[Listed entries Boundary: Start]

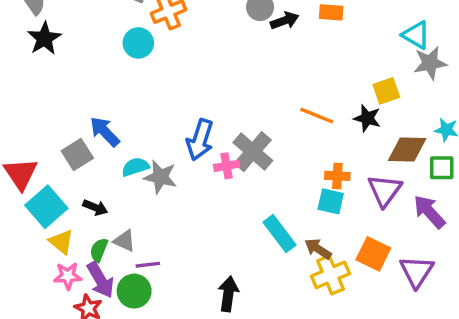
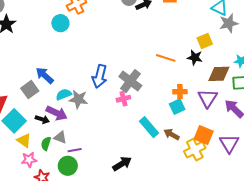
pink cross: (227, 166) -> (123, 99), moved
cyan square: (331, 201) -> (177, 107), turned -35
yellow cross: (330, 275) -> (195, 150), moved
purple arrow: (100, 280) -> (57, 113), moved, turned -30
black arrow: (228, 294) -> (122, 164), turned 54

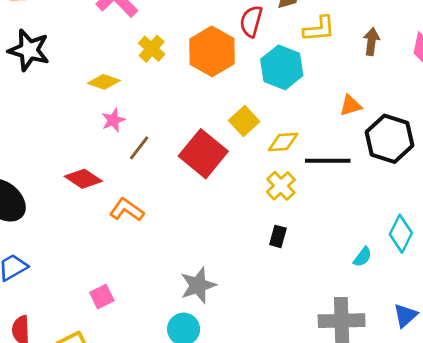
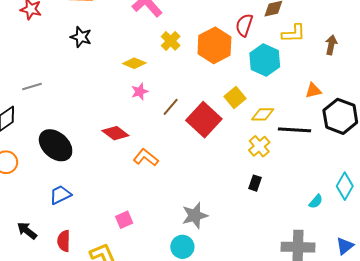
black star: (29, 50) -> (81, 37), size x0.7
brown line: (139, 148) -> (171, 107), moved

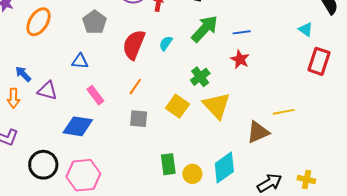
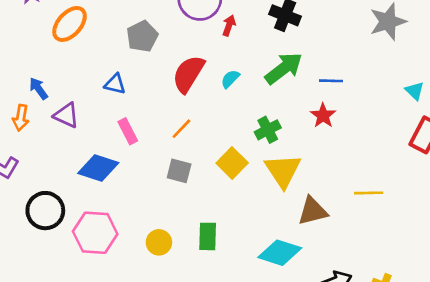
brown triangle: (258, 132) -> (313, 211), moved
cyan diamond: (224, 168) -> (280, 253), turned 44
yellow circle: (192, 174) -> (159, 242), moved

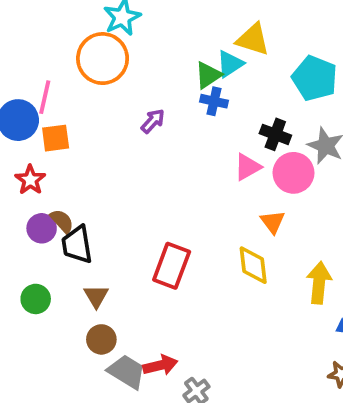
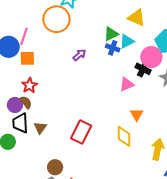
cyan triangle: (230, 64) -> (127, 41), moved
pink circle: (293, 173) -> (151, 57), moved
red star: (30, 180) -> (29, 85), moved
black trapezoid: (77, 245) -> (20, 123), moved
brown triangle: (96, 296) -> (40, 128), moved
brown circle: (101, 339) -> (55, 167), moved

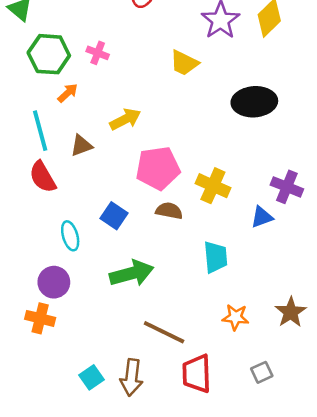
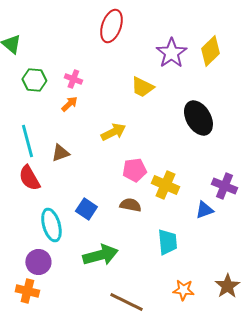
green hexagon: (49, 54) -> (34, 80), size x0.7
orange arrow: (68, 93) -> (69, 104), moved
black ellipse: (254, 102) -> (198, 118), turned 64
yellow arrow: (125, 119) -> (113, 132), moved
pink pentagon: (158, 168) -> (134, 170), moved, size x0.7
cyan ellipse: (70, 236) -> (51, 225), size x1.4

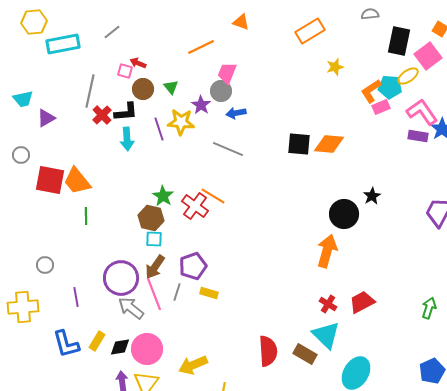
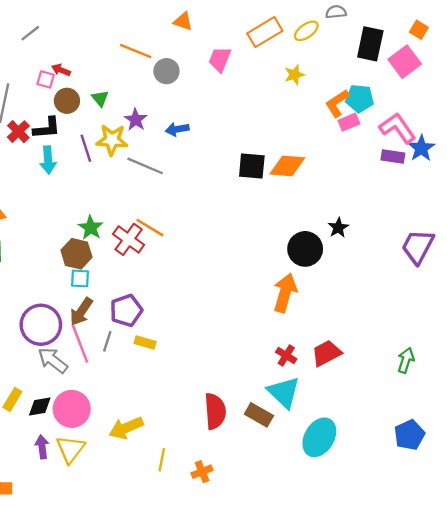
orange line: (201, 47) -> (136, 51), turned 48
pink trapezoid: (227, 73) -> (220, 59), moved
yellow ellipse: (408, 76) -> (306, 31), moved
gray circle: (221, 91) -> (166, 71), moved
gray line: (228, 149) -> (145, 166), moved

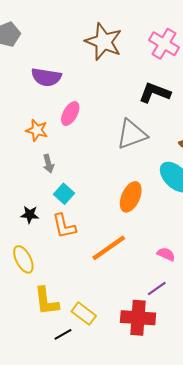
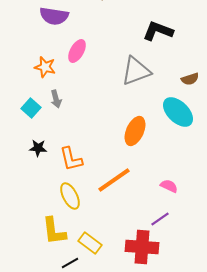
cyan square: (64, 194) -> (31, 108), moved
yellow ellipse: (23, 259) -> (70, 196), moved

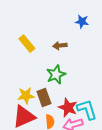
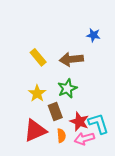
brown arrow: (60, 46) -> (71, 59), size x1.6
yellow star: (26, 96) -> (37, 93), moved, turned -30

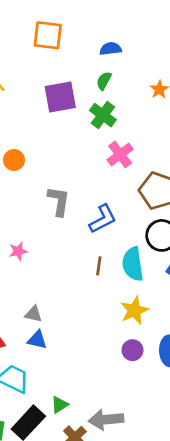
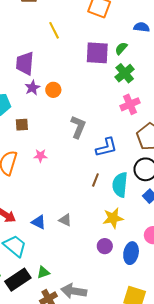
green semicircle: (104, 81) -> (121, 48), moved
gray triangle: (34, 314) -> (65, 220), moved

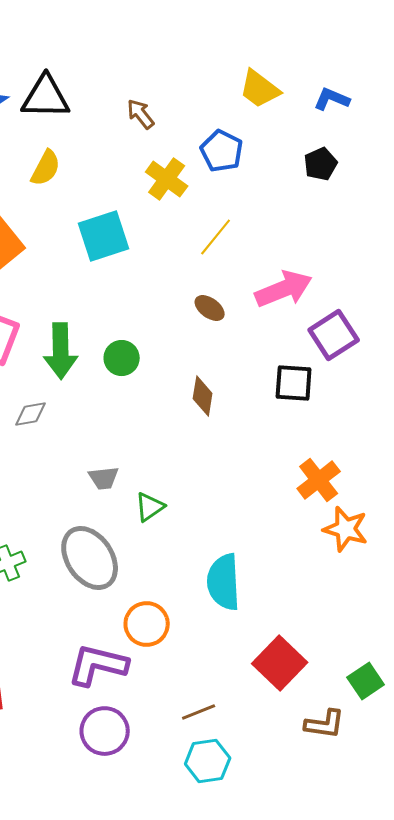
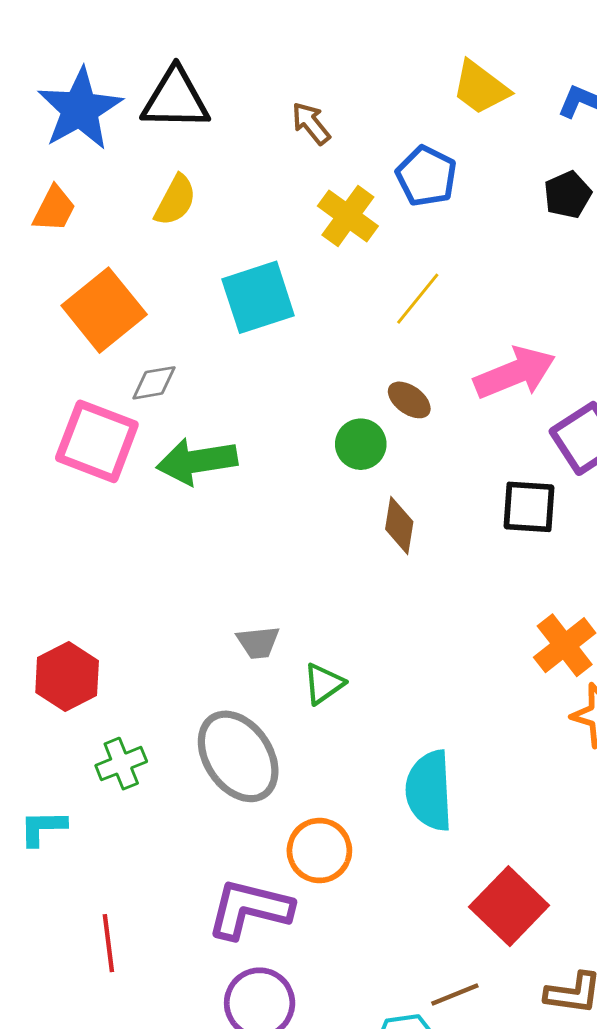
green arrow: (61, 351) -> (197, 461), turned 82
green circle: (122, 358) -> (361, 444), moved
gray diamond: (31, 414) -> (154, 383), moved
brown line: (199, 712) -> (455, 995), moved

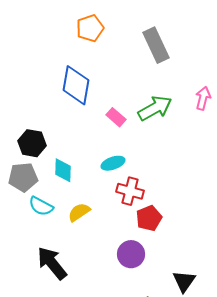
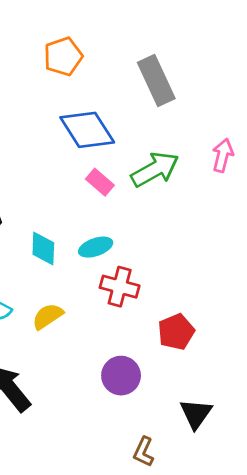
blue diamond: (76, 85) -> (87, 130), moved, turned -42
cyan diamond: (63, 170) -> (43, 248), moved
red pentagon: (149, 218) -> (176, 332), moved

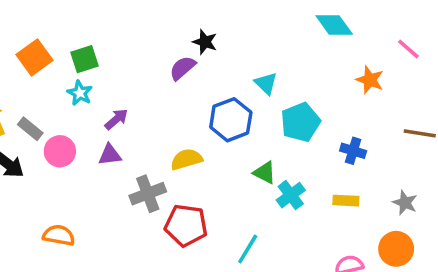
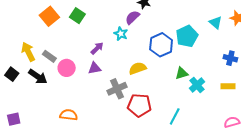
green square: (85, 59) -> (77, 16), turned -35
cyan triangle: (266, 83) -> (216, 23), moved
cyan star: (80, 93) -> (121, 34), moved
cyan pentagon: (300, 122) -> (187, 36), moved
green triangle: (265, 173) -> (182, 73), turned -40

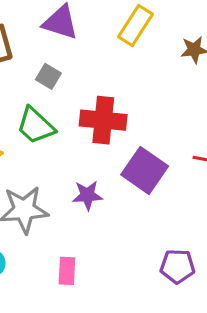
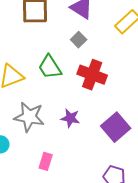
gray square: (48, 76) -> (79, 40), moved
purple square: (145, 170) -> (116, 127), moved

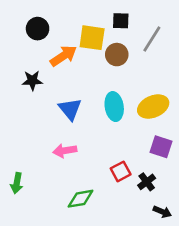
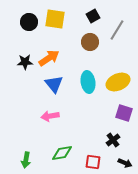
black square: (121, 21) -> (93, 16), turned -32
yellow square: (92, 38) -> (55, 19), moved
orange arrow: (64, 56) -> (49, 58), moved
red square: (121, 171) -> (93, 162), moved, turned 35
green arrow: (17, 183) -> (26, 160), moved

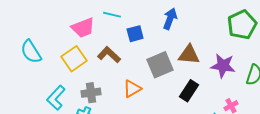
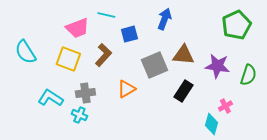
brown L-shape: (109, 55) -> (103, 55), turned 90
yellow square: (74, 59) -> (68, 59), turned -35
cyan L-shape: (56, 98) -> (50, 98), turned 80

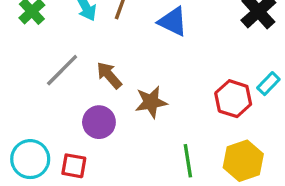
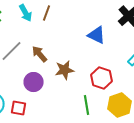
blue triangle: (173, 22) -> (96, 35), moved
red hexagon: (233, 99) -> (102, 78), moved

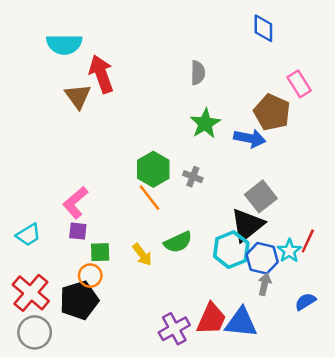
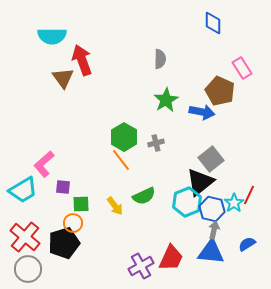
gray cross: (193, 177) -> (156, 143), turned -35
pink L-shape: (75, 203) -> (44, 164), moved
cyan trapezoid: (28, 235) -> (23, 190), size x1.4
blue triangle: (241, 323) -> (211, 252), moved

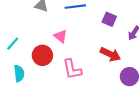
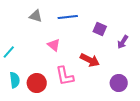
red arrow: (110, 54) -> (90, 60), moved
red circle: (42, 55) -> (37, 83), moved

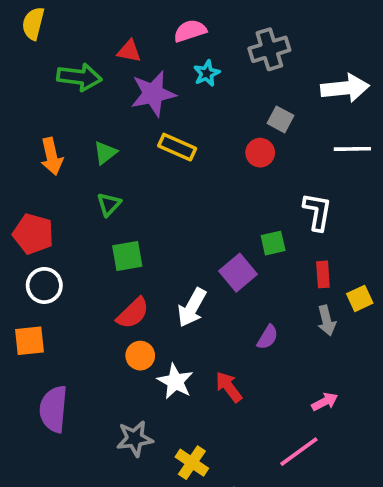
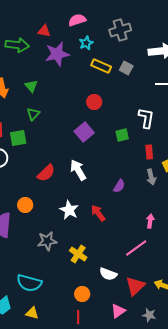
yellow rectangle: (177, 147) -> (101, 66), moved
green triangle: (105, 153) -> (31, 86), turned -32
red circle: (260, 153) -> (94, 102), moved
green square: (127, 256) -> (18, 138), moved
purple square: (238, 273) -> (84, 132), moved
white arrow: (192, 308) -> (78, 170), turned 120
orange circle: (140, 356) -> (25, 205), moved
pink arrow: (325, 402) -> (150, 221), turned -56

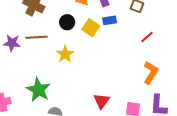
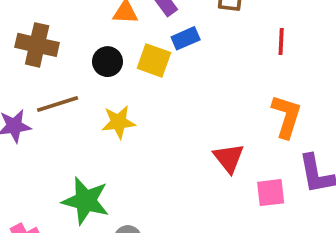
red line: (147, 37) -> (281, 41), moved, turned -32
yellow star: (65, 54) -> (118, 122), turned -30
red triangle: (102, 101) -> (229, 158), moved

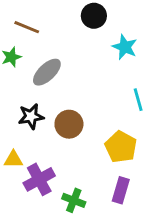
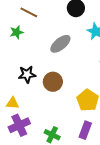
gray ellipse: (47, 72) -> (60, 44), moved
purple cross: (39, 179) -> (19, 125), moved

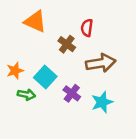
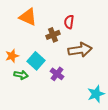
brown cross: (67, 44) -> (53, 35), turned 32
cyan star: (102, 102) -> (96, 94), moved

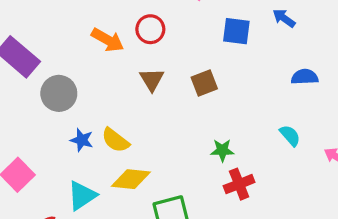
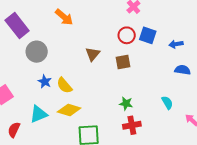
blue arrow: (284, 18) -> (176, 44), moved, turned -56
red circle: (150, 29) -> (127, 35), moved
orange arrow: (108, 40) -> (64, 17), moved

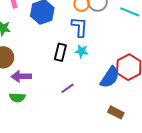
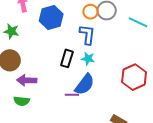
blue semicircle: (110, 77) -> (85, 84), moved
purple line: (68, 88) -> (72, 95), turned 32

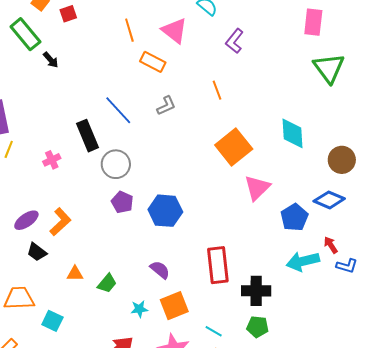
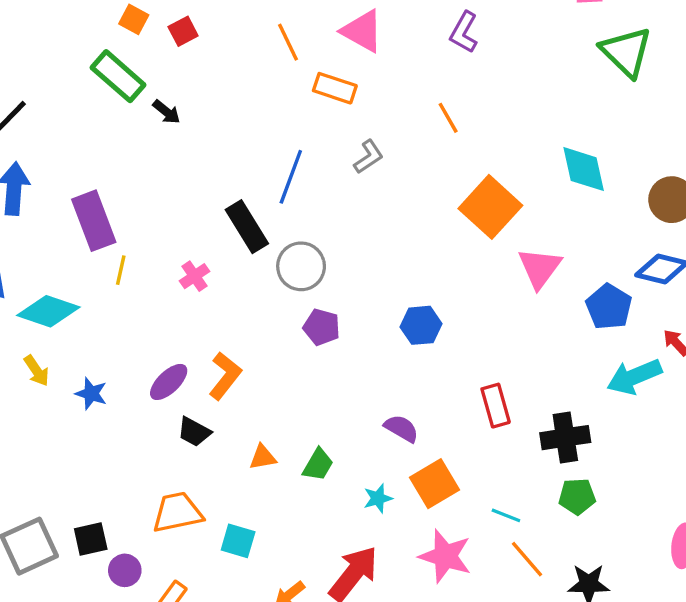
blue line: (118, 110) -> (291, 177), turned 72
blue hexagon: (165, 211) -> (421, 325), moved, size x0.7
red rectangle: (218, 265) -> (496, 406), size x0.7

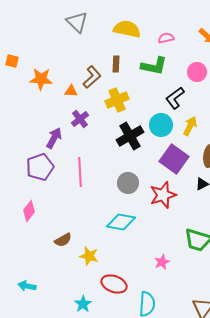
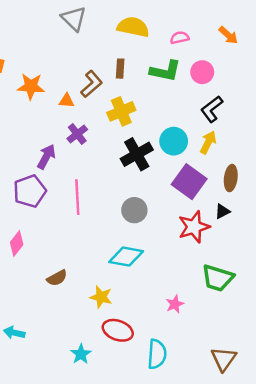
pink circle: (197, 72) -> (202, 72), moved
black L-shape: (175, 98) -> (212, 109), moved
red star: (163, 195) -> (194, 227), moved
yellow star: (89, 256) -> (101, 297), moved

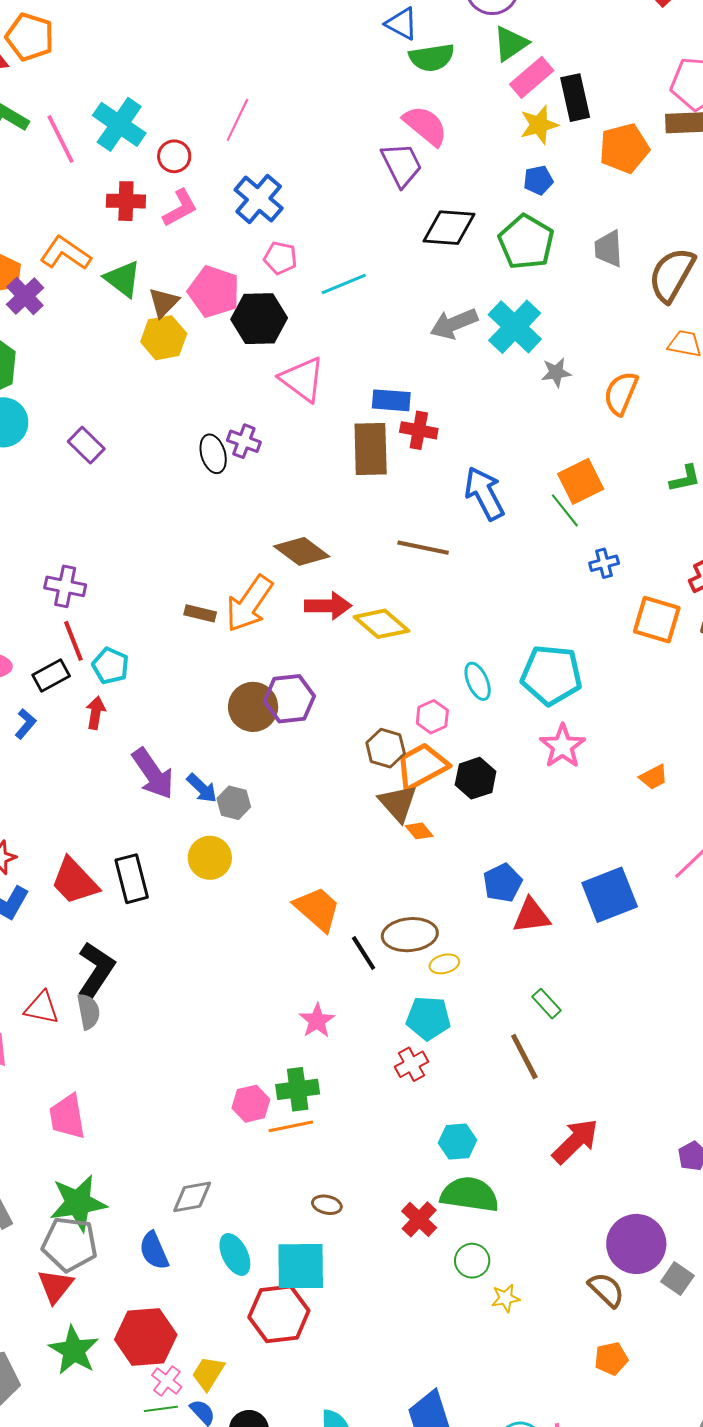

[Listed entries Boundary: End]

(What the task requires):
Your answer should be an exact copy of the records above, with no pictures in it.

(Exercise output):
pink cross: (227, 166) -> (123, 99), moved
cyan square: (331, 201) -> (177, 107), turned -35
yellow cross: (330, 275) -> (195, 150), moved
purple arrow: (100, 280) -> (57, 113), moved, turned -30
black arrow: (228, 294) -> (122, 164), turned 54

black star: (29, 50) -> (81, 37), size x0.7
brown line: (139, 148) -> (171, 107), moved

brown triangle: (258, 132) -> (313, 211), moved
cyan diamond: (224, 168) -> (280, 253), turned 44
yellow circle: (192, 174) -> (159, 242), moved

cyan triangle: (230, 64) -> (127, 41), moved
pink circle: (293, 173) -> (151, 57), moved
red star: (30, 180) -> (29, 85), moved
black trapezoid: (77, 245) -> (20, 123), moved
brown triangle: (96, 296) -> (40, 128), moved
brown circle: (101, 339) -> (55, 167), moved

green hexagon: (49, 54) -> (34, 80), size x0.7
orange arrow: (68, 93) -> (69, 104), moved
black ellipse: (254, 102) -> (198, 118), turned 64
yellow arrow: (125, 119) -> (113, 132), moved
pink pentagon: (158, 168) -> (134, 170), moved, size x0.7
cyan ellipse: (70, 236) -> (51, 225), size x1.4

orange line: (201, 47) -> (136, 51), turned 48
pink trapezoid: (227, 73) -> (220, 59), moved
yellow ellipse: (408, 76) -> (306, 31), moved
gray circle: (221, 91) -> (166, 71), moved
gray line: (228, 149) -> (145, 166), moved

cyan square: (64, 194) -> (31, 108), moved
yellow ellipse: (23, 259) -> (70, 196), moved

brown arrow: (60, 46) -> (71, 59), size x1.6
yellow star: (26, 96) -> (37, 93), moved, turned -30

green semicircle: (104, 81) -> (121, 48), moved
gray triangle: (34, 314) -> (65, 220), moved

green arrow: (61, 351) -> (197, 461), turned 82
green circle: (122, 358) -> (361, 444), moved
gray diamond: (31, 414) -> (154, 383), moved
brown line: (199, 712) -> (455, 995), moved

blue diamond: (76, 85) -> (87, 130), moved, turned -42
cyan diamond: (63, 170) -> (43, 248), moved
red pentagon: (149, 218) -> (176, 332), moved

green square: (85, 59) -> (77, 16), turned -35
cyan triangle: (266, 83) -> (216, 23), moved
cyan star: (80, 93) -> (121, 34), moved
cyan pentagon: (300, 122) -> (187, 36), moved
green triangle: (265, 173) -> (182, 73), turned -40

gray square: (48, 76) -> (79, 40), moved
purple square: (145, 170) -> (116, 127), moved

black square: (121, 21) -> (93, 16), turned -32
yellow square: (92, 38) -> (55, 19), moved
orange arrow: (64, 56) -> (49, 58), moved
red square: (121, 171) -> (93, 162), moved, turned 35
green arrow: (17, 183) -> (26, 160), moved

brown L-shape: (109, 55) -> (103, 55), turned 90
yellow square: (74, 59) -> (68, 59), turned -35
cyan L-shape: (56, 98) -> (50, 98), turned 80

blue triangle: (173, 22) -> (96, 35), moved
red hexagon: (233, 99) -> (102, 78), moved

gray cross: (193, 177) -> (156, 143), turned -35
pink L-shape: (75, 203) -> (44, 164), moved
cyan trapezoid: (28, 235) -> (23, 190), size x1.4
blue triangle: (241, 323) -> (211, 252), moved

red arrow: (110, 54) -> (90, 60), moved
red circle: (42, 55) -> (37, 83), moved

yellow rectangle: (177, 147) -> (101, 66), moved
green triangle: (105, 153) -> (31, 86), turned -32
red circle: (260, 153) -> (94, 102), moved
green square: (127, 256) -> (18, 138), moved
purple square: (238, 273) -> (84, 132), moved
white arrow: (192, 308) -> (78, 170), turned 120
orange circle: (140, 356) -> (25, 205), moved
pink arrow: (325, 402) -> (150, 221), turned -56

red line: (147, 37) -> (281, 41), moved, turned -32
yellow star: (65, 54) -> (118, 122), turned -30
red triangle: (102, 101) -> (229, 158), moved

gray ellipse: (47, 72) -> (60, 44), moved
purple cross: (39, 179) -> (19, 125), moved

brown cross: (67, 44) -> (53, 35), turned 32
cyan star: (102, 102) -> (96, 94), moved

blue arrow: (284, 18) -> (176, 44), moved, turned -56
red circle: (150, 29) -> (127, 35), moved
orange arrow: (108, 40) -> (64, 17), moved

blue semicircle: (110, 77) -> (85, 84), moved
purple line: (68, 88) -> (72, 95), turned 32

blue line: (118, 110) -> (291, 177), turned 72
blue hexagon: (165, 211) -> (421, 325), moved, size x0.7
red rectangle: (218, 265) -> (496, 406), size x0.7

pink circle: (197, 72) -> (202, 72), moved
black L-shape: (175, 98) -> (212, 109), moved
red star: (163, 195) -> (194, 227), moved
yellow star: (89, 256) -> (101, 297), moved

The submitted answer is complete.